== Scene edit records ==
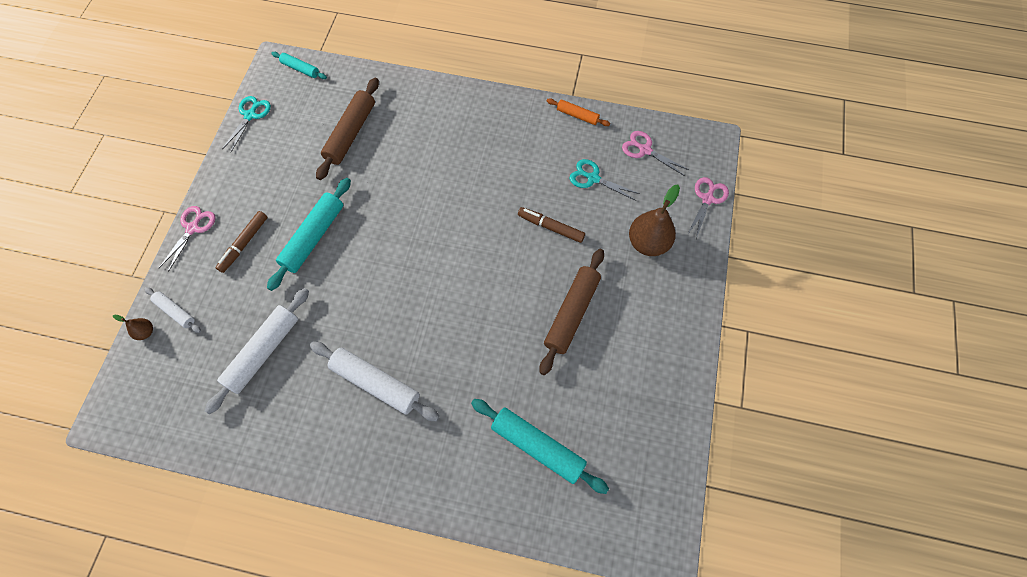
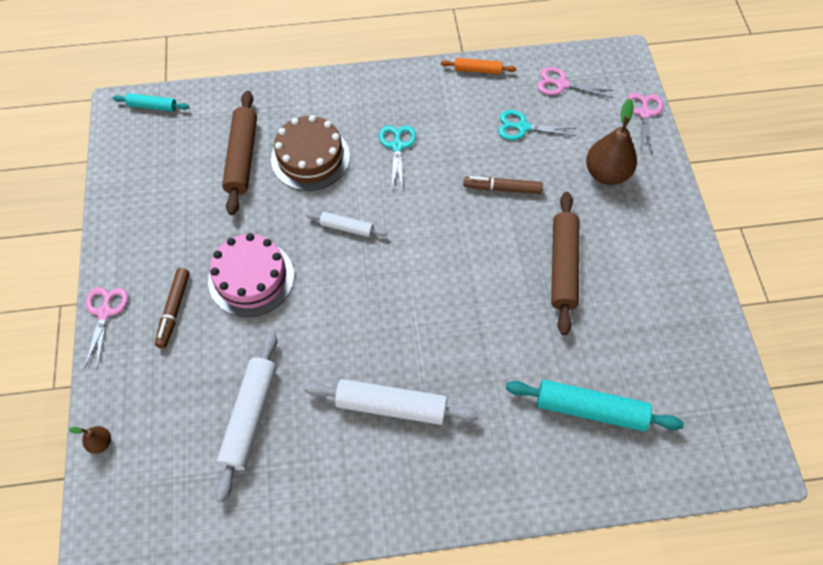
camera: 20 degrees left, 5 degrees down
(175, 311) = (126, 409): white rolling pin -> white rolling pin (347, 227)
(250, 115) = (116, 172): turquoise scissors -> turquoise scissors (397, 146)
(314, 237) = (251, 278): turquoise rolling pin -> pink cake
(404, 150) = (310, 157): none -> brown cake

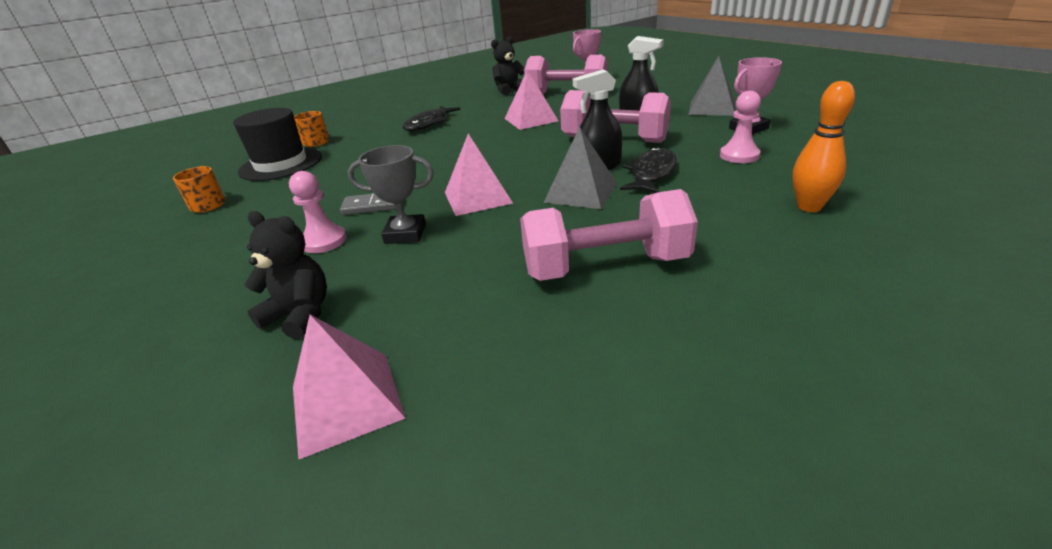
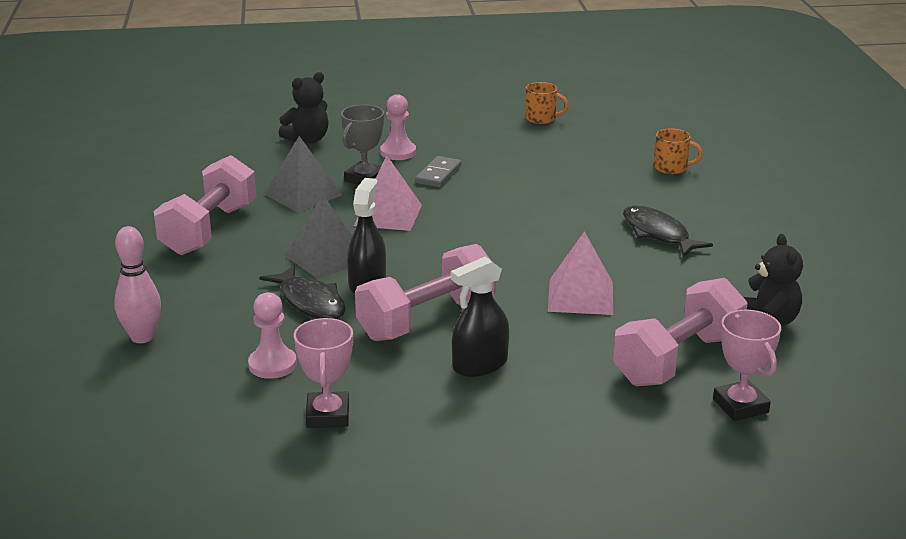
camera: 115 degrees right, 5 degrees down
(281, 164) = (614, 147): black hat -> none
(346, 402) = (213, 144): pink pyramid -> none
(712, 108) = (436, 435): grey pyramid -> grey pyramid (302, 194)
(809, 207) = (142, 337): orange bowling pin -> pink bowling pin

== EXERCISE ==
Copy exactly the lines from the one containing "(404, 150) = (310, 157): none -> brown cake" to the end of the records, both included, and leave the pictures out.

== PROBLEM SOLUTION ==
(404, 150) = (310, 157): none -> brown cake

camera: 115 degrees right, 5 degrees down
(281, 164) = (614, 147): black hat -> none
(346, 402) = (213, 144): pink pyramid -> none
(712, 108) = (436, 435): grey pyramid -> grey pyramid (302, 194)
(809, 207) = (142, 337): orange bowling pin -> pink bowling pin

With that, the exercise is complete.